**MATERIAL FOR THIS EXERCISE:**
= = =

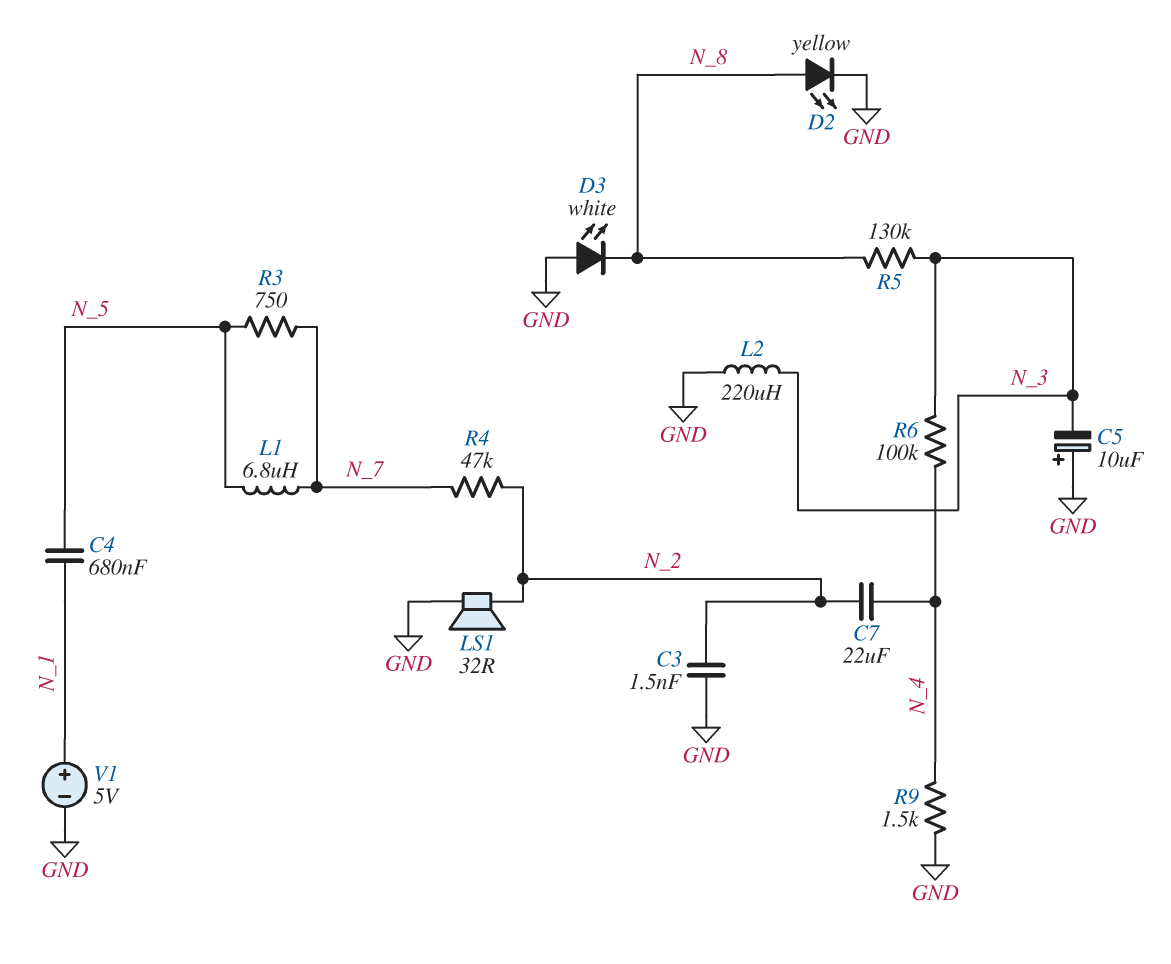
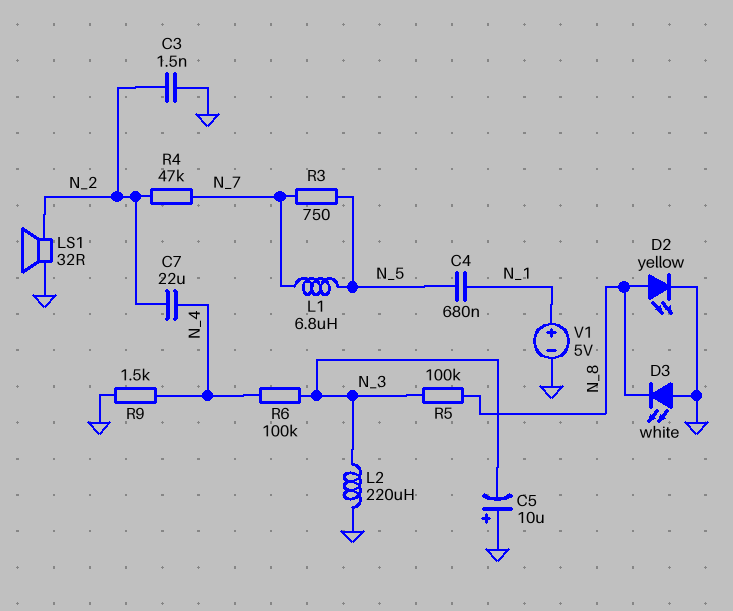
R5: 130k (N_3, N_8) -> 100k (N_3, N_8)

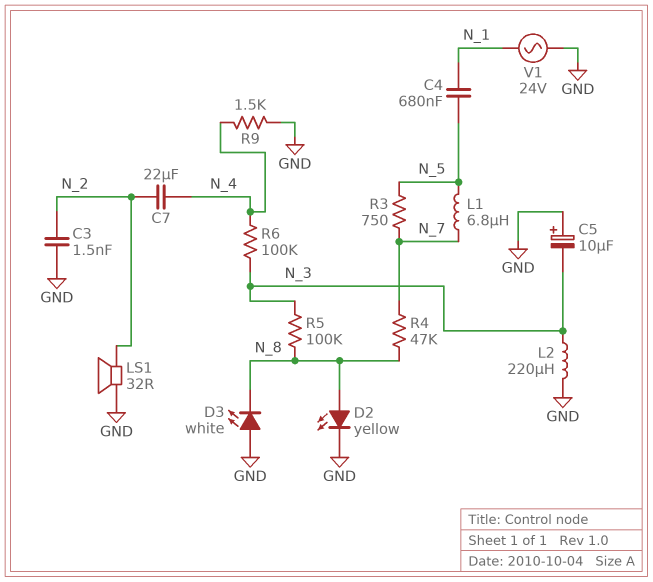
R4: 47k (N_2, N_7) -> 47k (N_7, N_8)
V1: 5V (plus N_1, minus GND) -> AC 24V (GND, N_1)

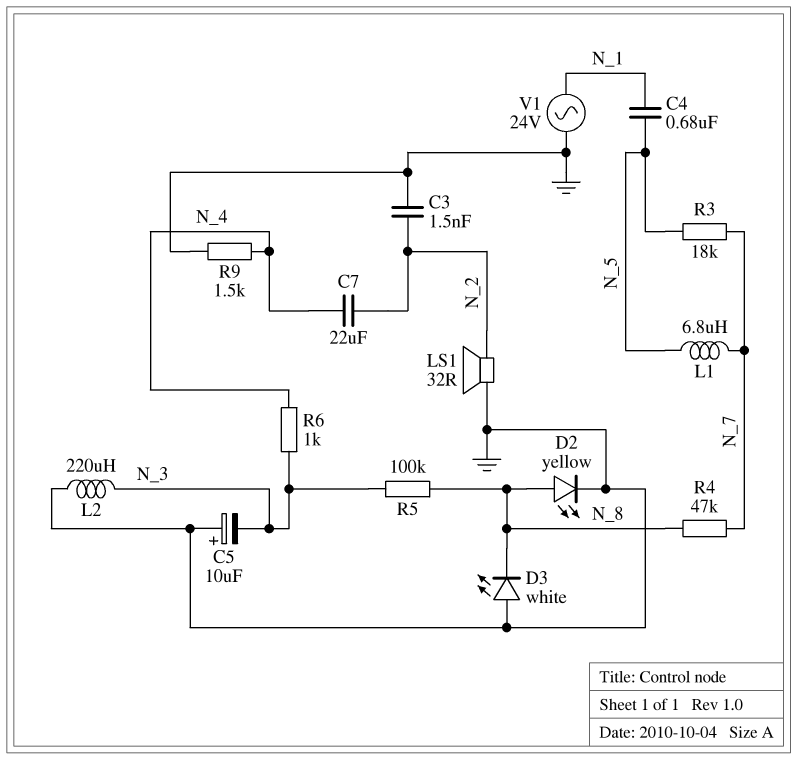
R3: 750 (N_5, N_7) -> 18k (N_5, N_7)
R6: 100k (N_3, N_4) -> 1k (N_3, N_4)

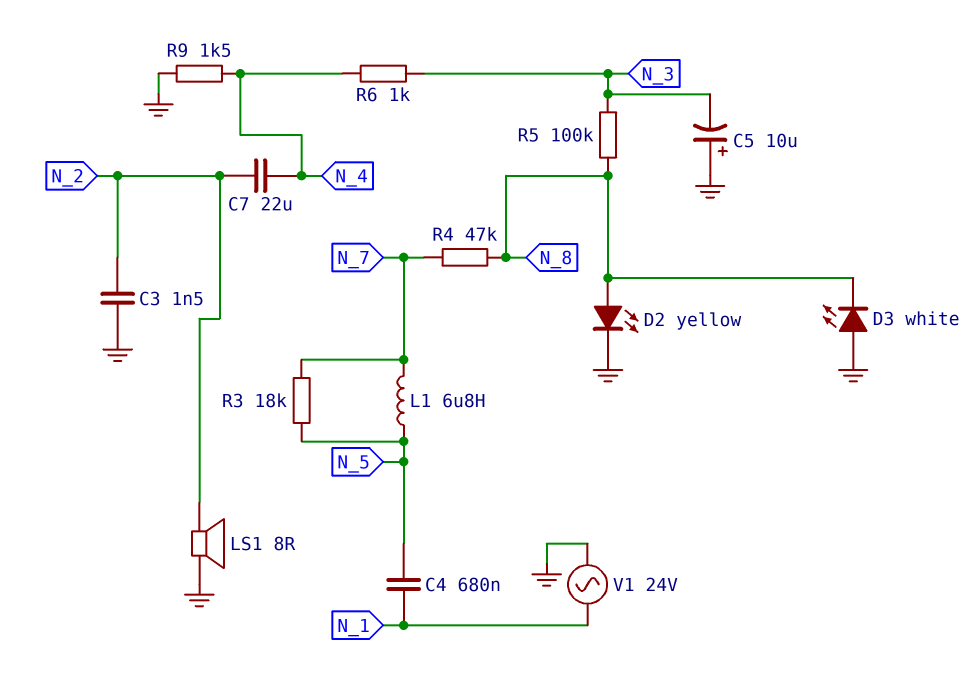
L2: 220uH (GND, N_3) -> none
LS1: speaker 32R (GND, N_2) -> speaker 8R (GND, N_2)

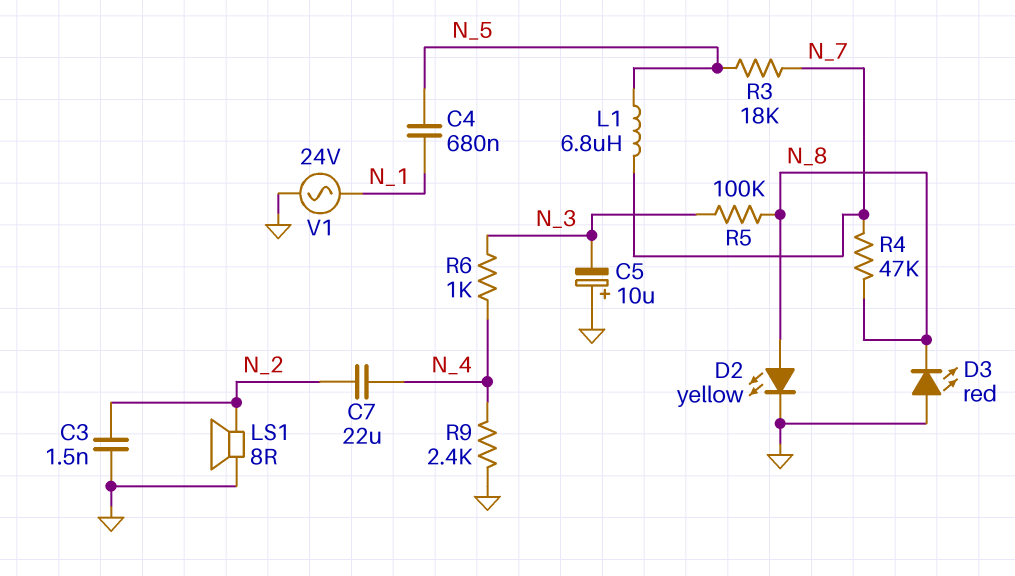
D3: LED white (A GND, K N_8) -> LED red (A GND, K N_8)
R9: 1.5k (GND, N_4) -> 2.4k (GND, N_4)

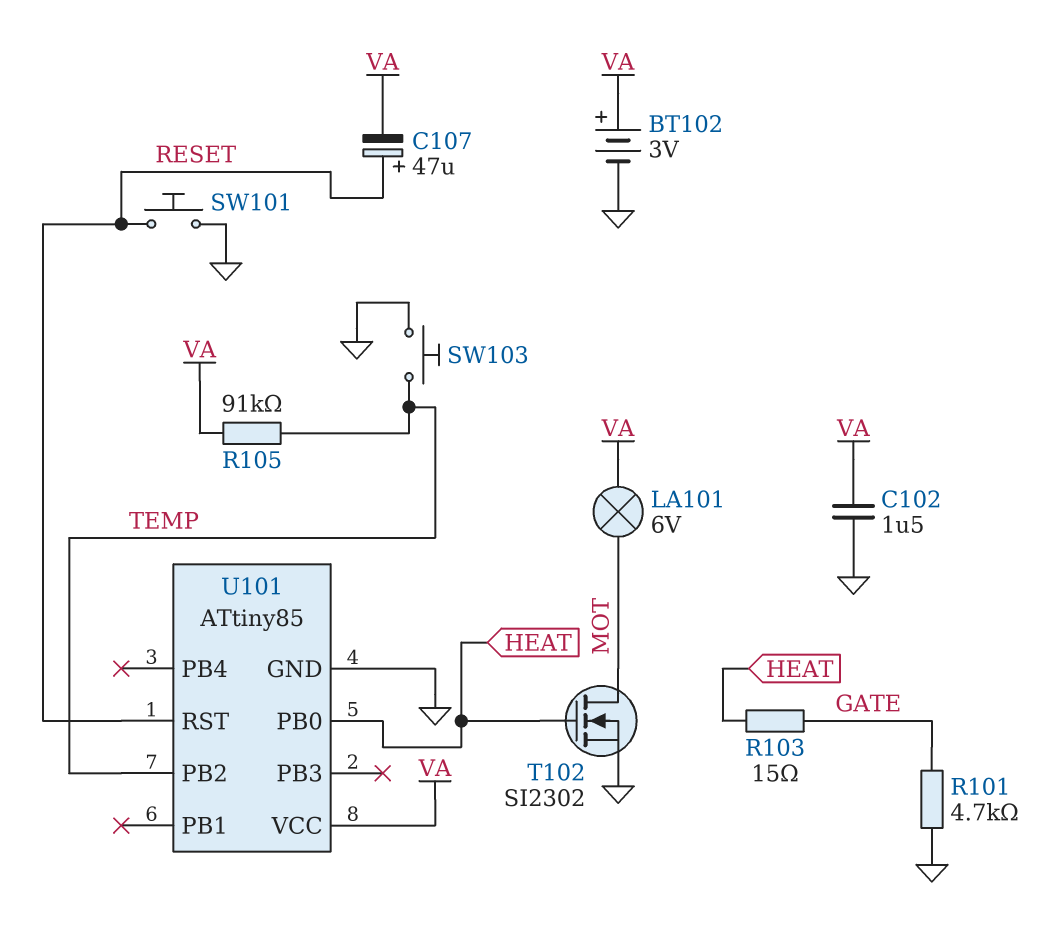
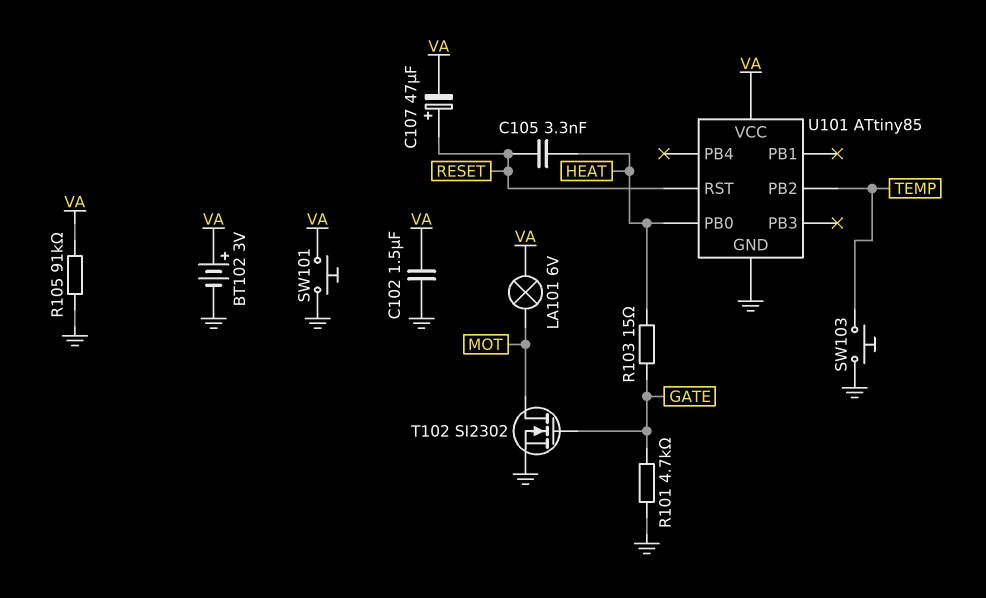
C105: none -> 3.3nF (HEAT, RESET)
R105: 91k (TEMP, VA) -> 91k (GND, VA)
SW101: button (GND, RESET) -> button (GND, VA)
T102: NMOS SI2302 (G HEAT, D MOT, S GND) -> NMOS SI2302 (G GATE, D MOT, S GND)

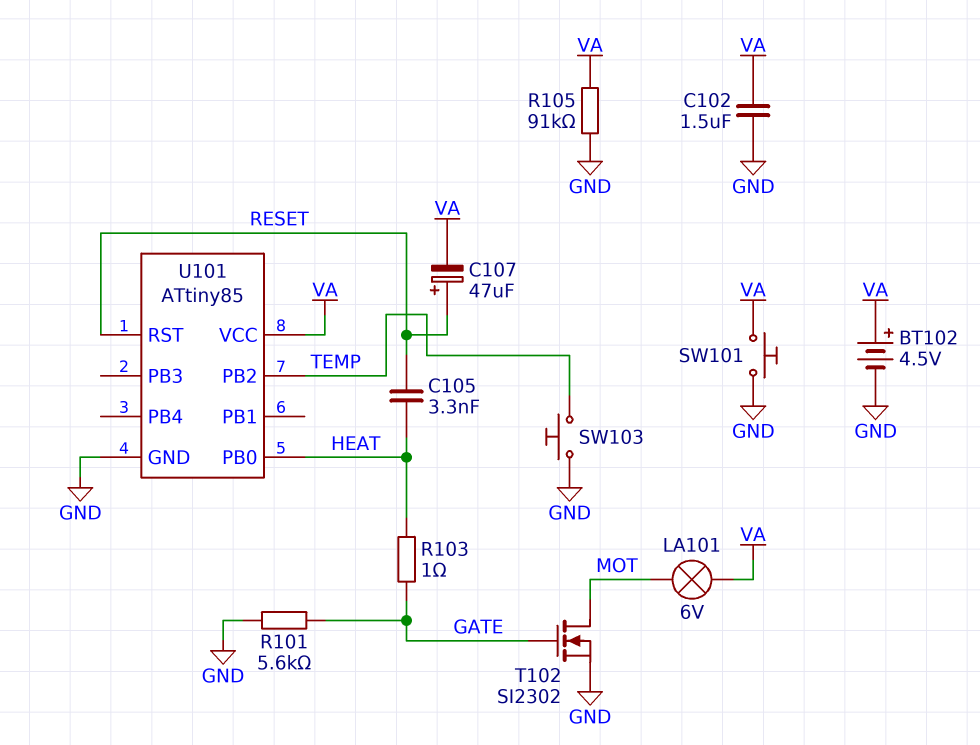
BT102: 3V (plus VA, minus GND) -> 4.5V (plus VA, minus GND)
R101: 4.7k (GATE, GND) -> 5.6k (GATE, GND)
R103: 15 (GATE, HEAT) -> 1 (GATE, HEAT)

= = =

**GOAL OF THE EXERCISE:** Reproduce the final stretch of the data above: every line from the one holding "R101: 4.7k (GATE, GND) -> 5.6k (GATE, GND)" through the end, inclusive, exactly as written and nothing else.

**YOUR SOLUTION:**
R101: 4.7k (GATE, GND) -> 5.6k (GATE, GND)
R103: 15 (GATE, HEAT) -> 1 (GATE, HEAT)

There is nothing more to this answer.